What is being asked: From the line containing "(385, 134) = (678, 428): brown book -> none" through the final line of the records, reproduce every line exactly.

- Opening Delimiter -

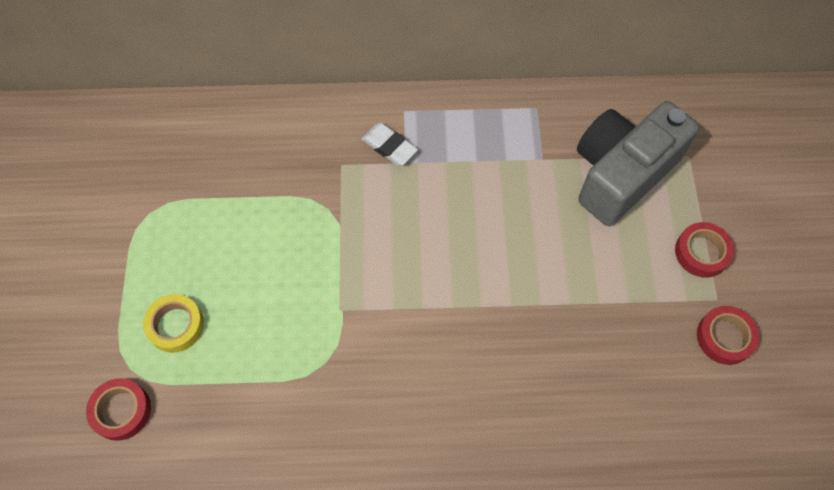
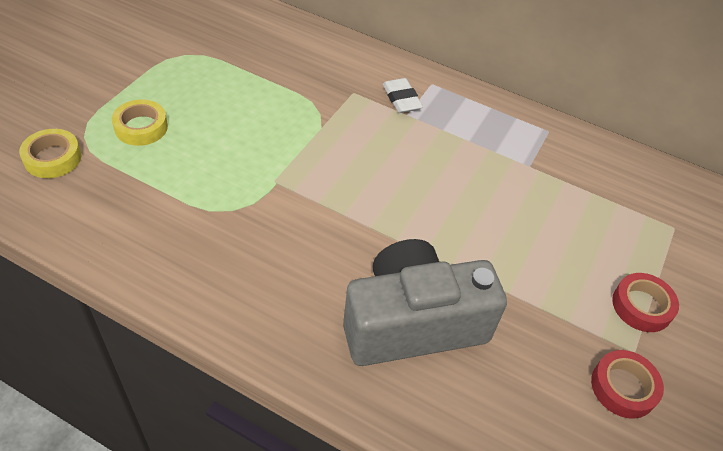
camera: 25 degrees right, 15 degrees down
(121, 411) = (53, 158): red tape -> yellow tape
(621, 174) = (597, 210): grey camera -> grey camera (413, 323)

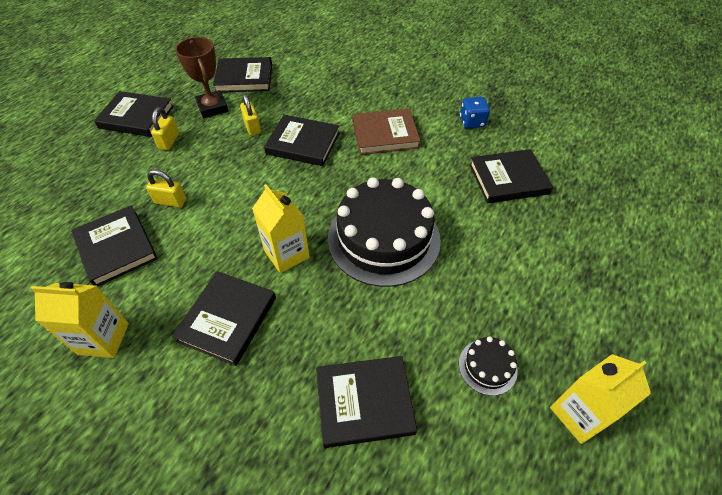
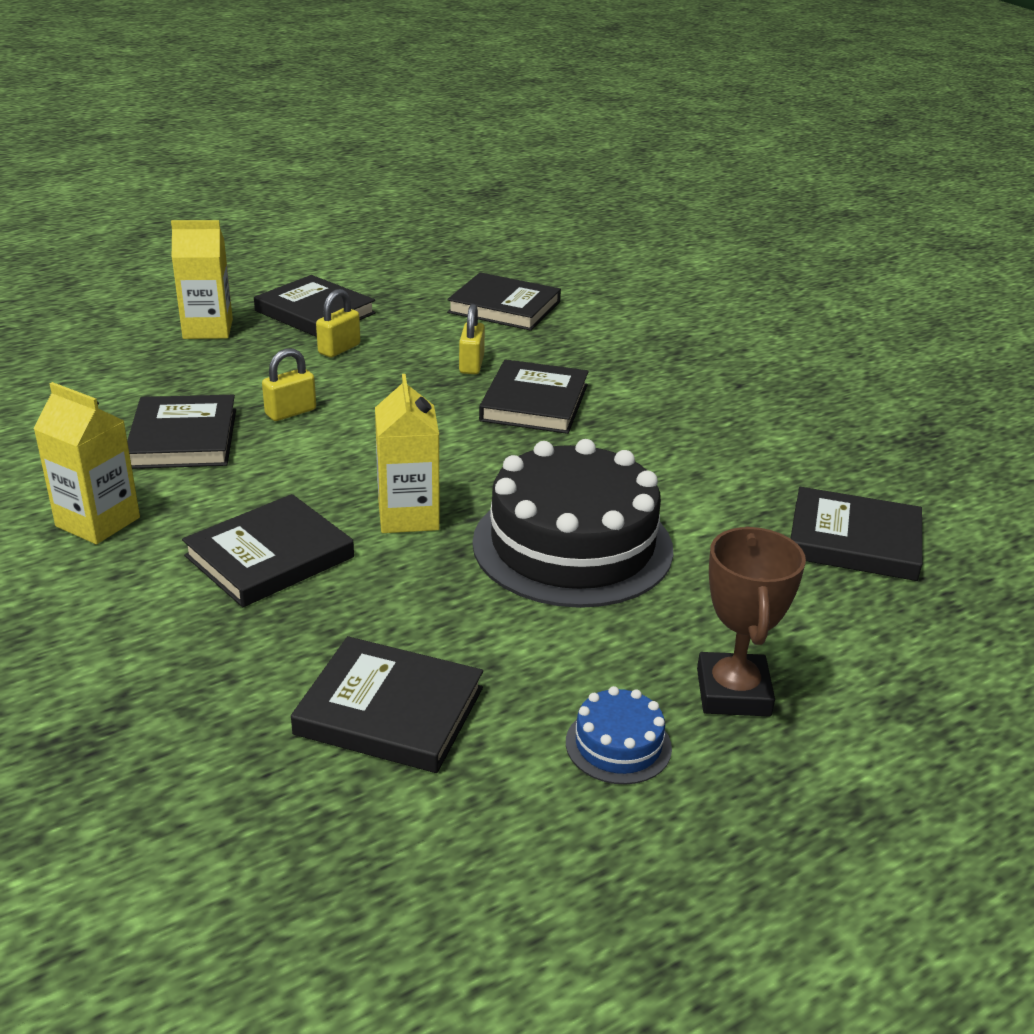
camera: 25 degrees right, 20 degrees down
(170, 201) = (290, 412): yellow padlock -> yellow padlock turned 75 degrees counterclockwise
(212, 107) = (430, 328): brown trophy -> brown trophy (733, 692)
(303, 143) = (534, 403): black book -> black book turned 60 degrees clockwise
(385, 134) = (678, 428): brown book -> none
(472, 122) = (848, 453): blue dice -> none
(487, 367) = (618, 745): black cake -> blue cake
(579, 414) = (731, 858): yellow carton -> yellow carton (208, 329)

- Closing Delimiter -

Exercise output:
(385, 134) = (678, 428): brown book -> none
(472, 122) = (848, 453): blue dice -> none
(487, 367) = (618, 745): black cake -> blue cake
(579, 414) = (731, 858): yellow carton -> yellow carton (208, 329)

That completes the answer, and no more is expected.